EXERCISE DATA –

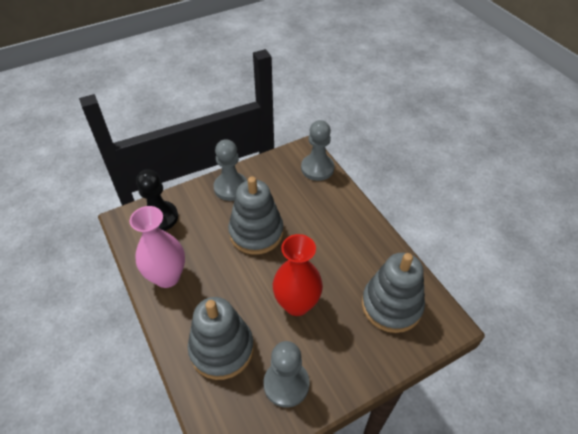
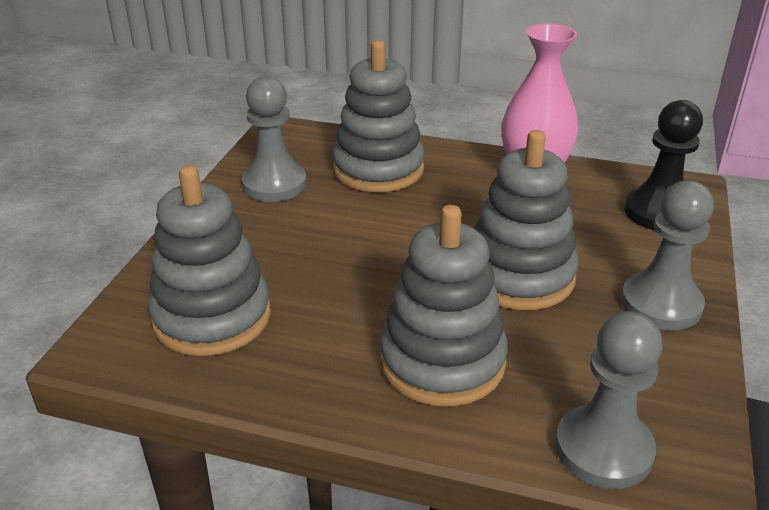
camera: 135 degrees right, 15 degrees down
(297, 304) = (348, 242): red vase -> none
(327, 222) = (442, 361): none -> grey stacking toy

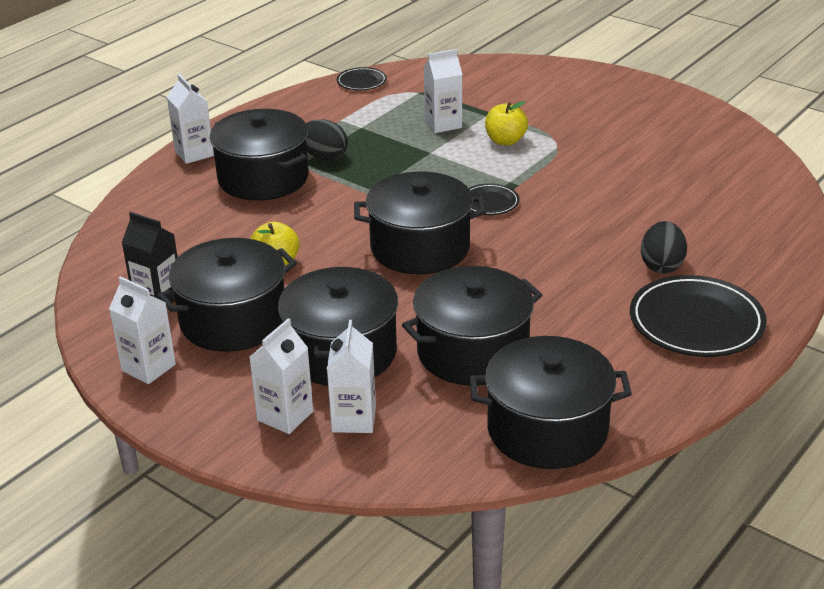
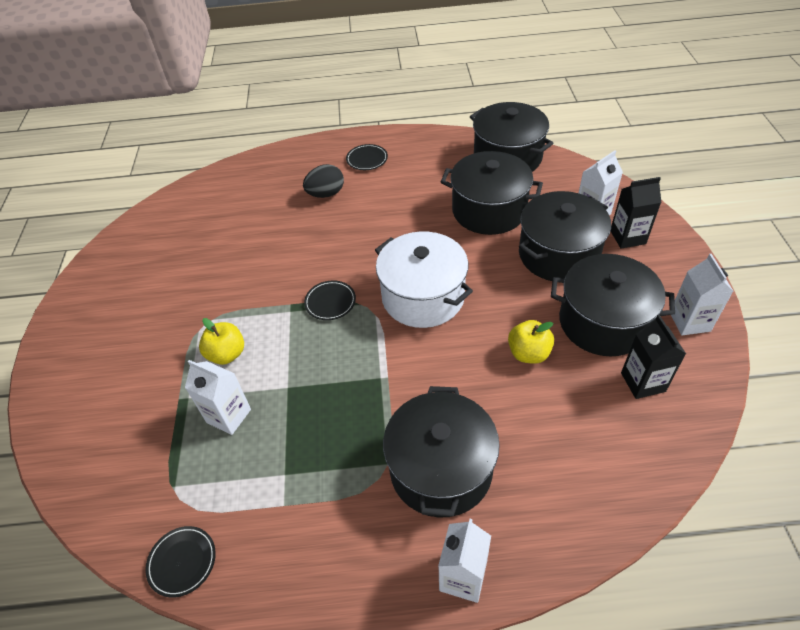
camera: 130 degrees left, 15 degrees up
(285, 416) = (627, 237): white carton -> black carton
(324, 157) = (363, 455): black egg -> none
(420, 248) = (423, 297): black pot -> white pot
(696, 322) = (367, 159): black plate -> black plate, size x0.51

ACTION ITEM –
Taking every line of the records above into account, tally those that contain "none" and give only the total.

SOLUTION TO THIS PROBLEM –
3